#### [Aim of the exercise]
Set down, word for word, every line of the material below from the one containing "camera: 10 degrees right, 15 degrees up" through the one containing "(134, 453) = (281, 674): purple", but none of its pictures.

#### [Dataset excerpts]
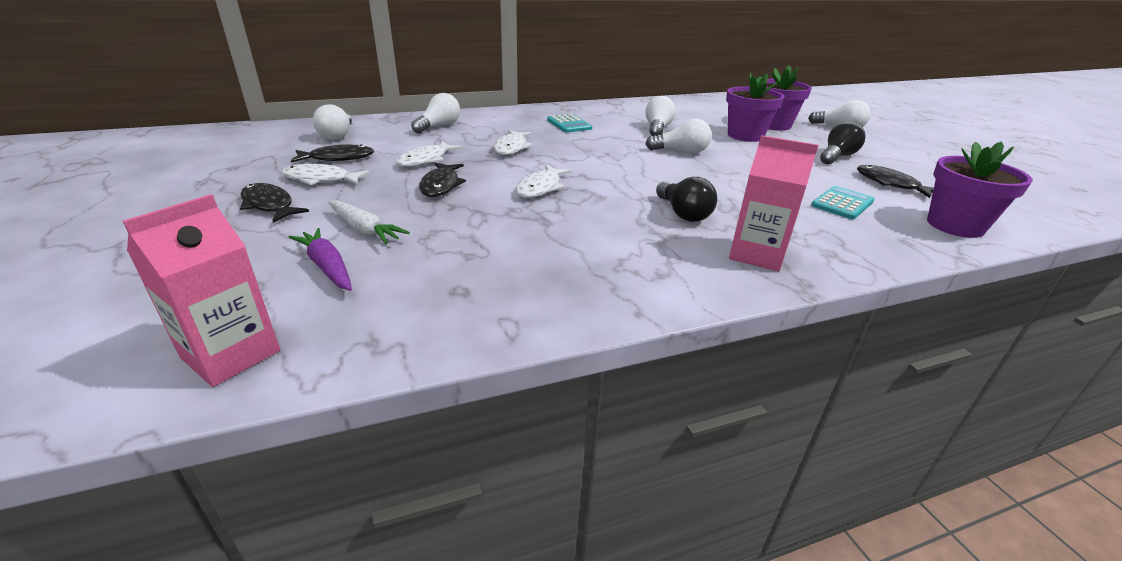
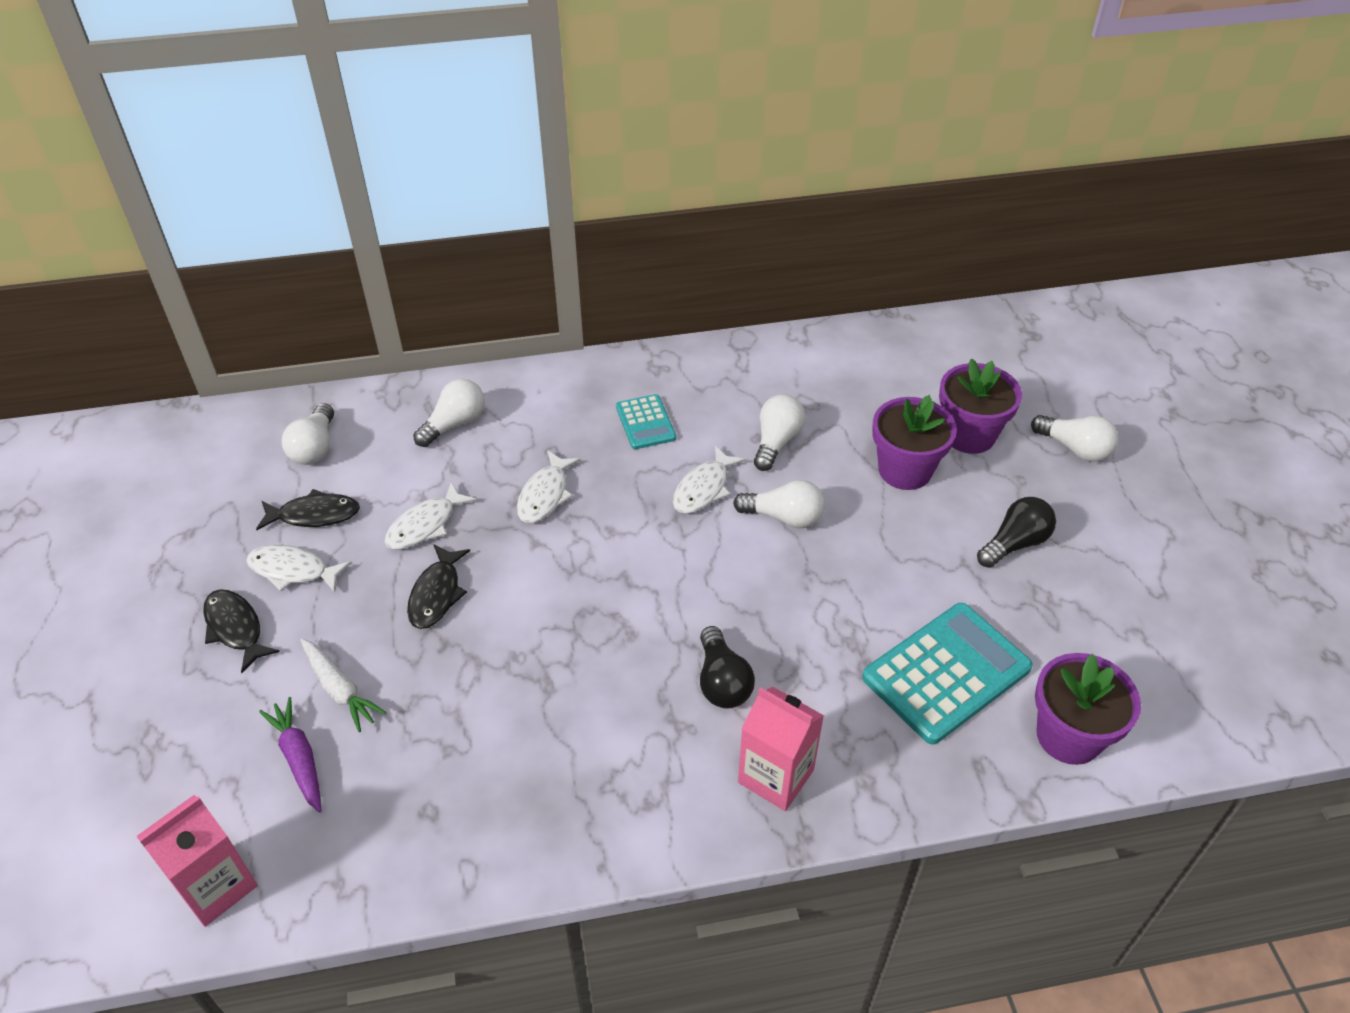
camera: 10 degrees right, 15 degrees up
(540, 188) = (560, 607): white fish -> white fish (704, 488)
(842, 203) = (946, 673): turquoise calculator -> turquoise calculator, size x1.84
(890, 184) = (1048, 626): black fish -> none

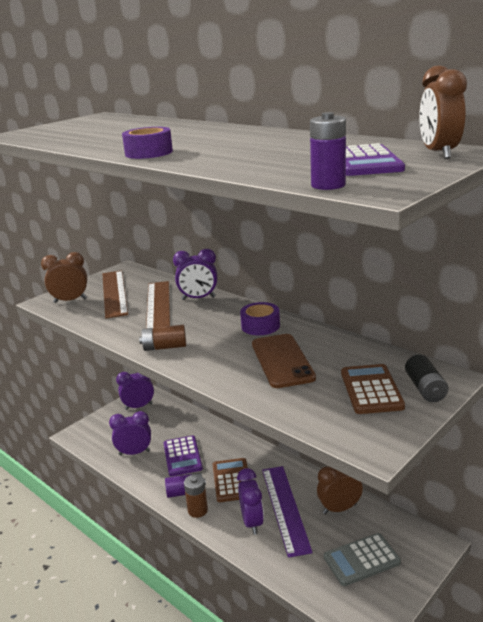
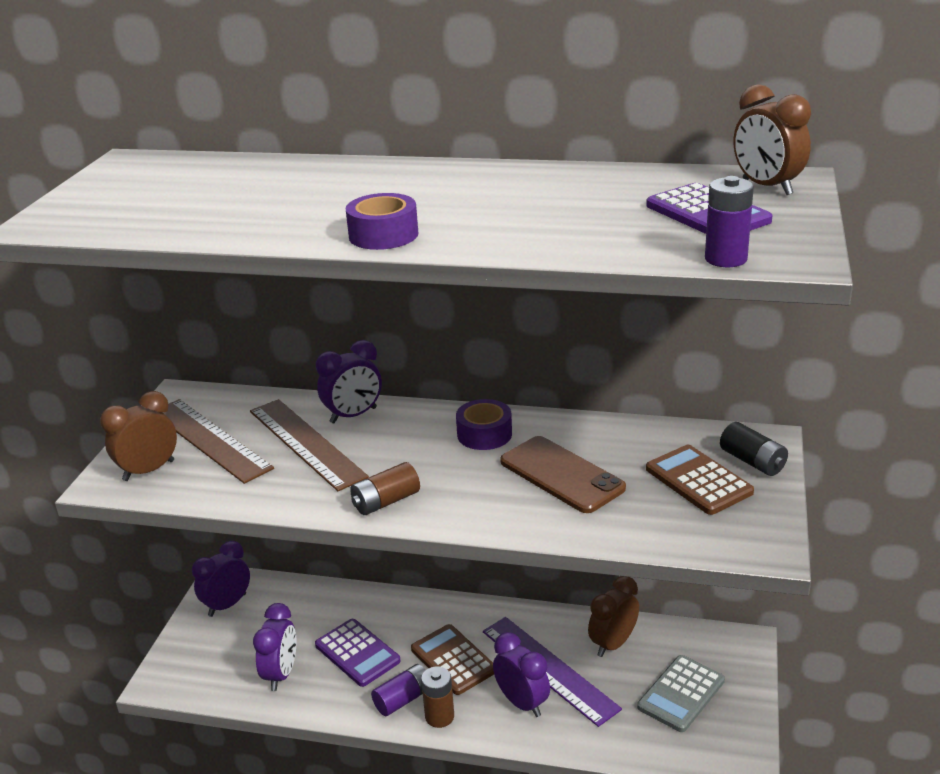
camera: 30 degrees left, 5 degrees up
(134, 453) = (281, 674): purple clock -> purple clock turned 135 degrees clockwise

...

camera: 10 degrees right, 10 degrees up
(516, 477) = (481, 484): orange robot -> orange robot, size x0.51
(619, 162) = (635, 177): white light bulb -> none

#### [Problem solution]
camera: 10 degrees right, 15 degrees up
(540, 188) = (560, 607): white fish -> white fish (704, 488)
(842, 203) = (946, 673): turquoise calculator -> turquoise calculator, size x1.84
(890, 184) = (1048, 626): black fish -> none

camera: 30 degrees left, 5 degrees up
(134, 453) = (281, 674): purple clock -> purple clock turned 135 degrees clockwise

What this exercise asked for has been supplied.